Go through the data and copy every line exactly, but not the images.

Object state comparisons:

☆ ☆ ☆ ☆ ☆ ☆ ☆

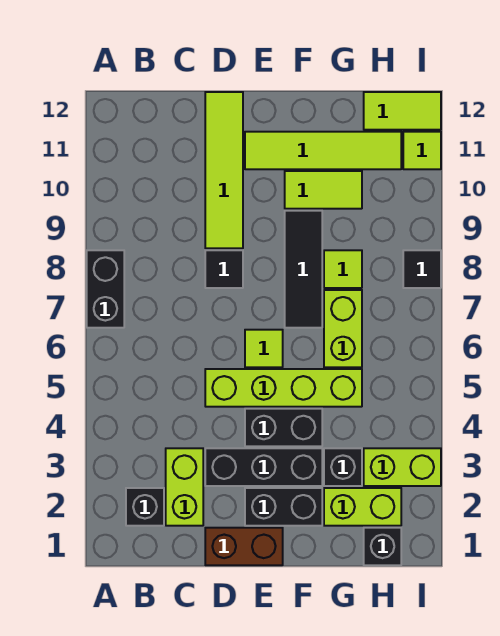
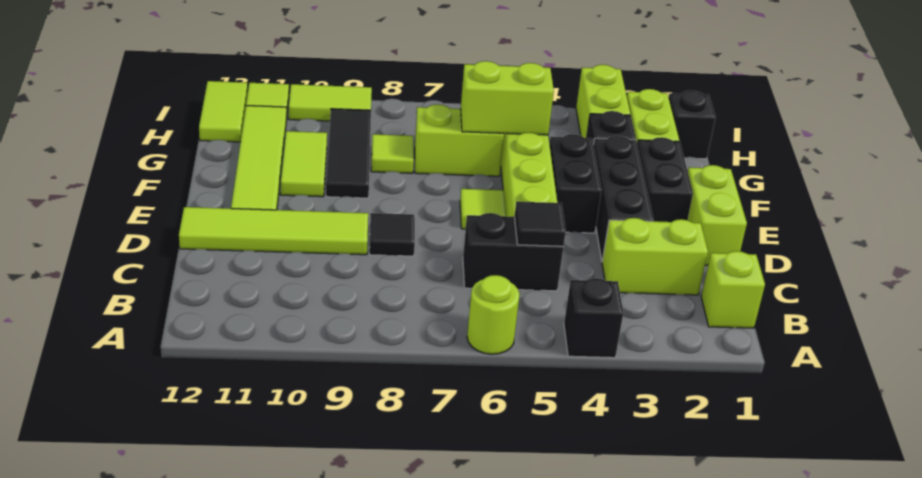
none -> lime 1x1 round brick [467,275,520,354]
black 1x2 brick [87,250,124,328] -> black 1x2 brick moved to [463,213,563,291]
none -> lime 1x1 brick [701,251,765,328]
black 1x1 brick [126,488,164,526] -> black 1x1 brick moved to [564,278,623,358]
brown 1x2 brick [205,528,283,565] -> lime 1x2 brick [688,165,747,265]
black 1x3 tile [285,211,322,328] -> black 1x3 tile turned to [326,109,371,198]
none -> lime 1x2 brick [461,61,554,135]
black 1x1 tile [403,250,441,288] -> black 1x1 tile moved to [514,202,566,246]
none -> lime 1x2 tile [289,84,372,121]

☆ ☆ ☆ ☆ ☆ ☆ ☆

== Answer ==
none -> lime 1x1 round brick [467,275,520,354]
black 1x2 brick [87,250,124,328] -> black 1x2 brick moved to [463,213,563,291]
none -> lime 1x1 brick [701,251,765,328]
black 1x1 brick [126,488,164,526] -> black 1x1 brick moved to [564,278,623,358]
brown 1x2 brick [205,528,283,565] -> lime 1x2 brick [688,165,747,265]
black 1x3 tile [285,211,322,328] -> black 1x3 tile turned to [326,109,371,198]
none -> lime 1x2 brick [461,61,554,135]
black 1x1 tile [403,250,441,288] -> black 1x1 tile moved to [514,202,566,246]
none -> lime 1x2 tile [289,84,372,121]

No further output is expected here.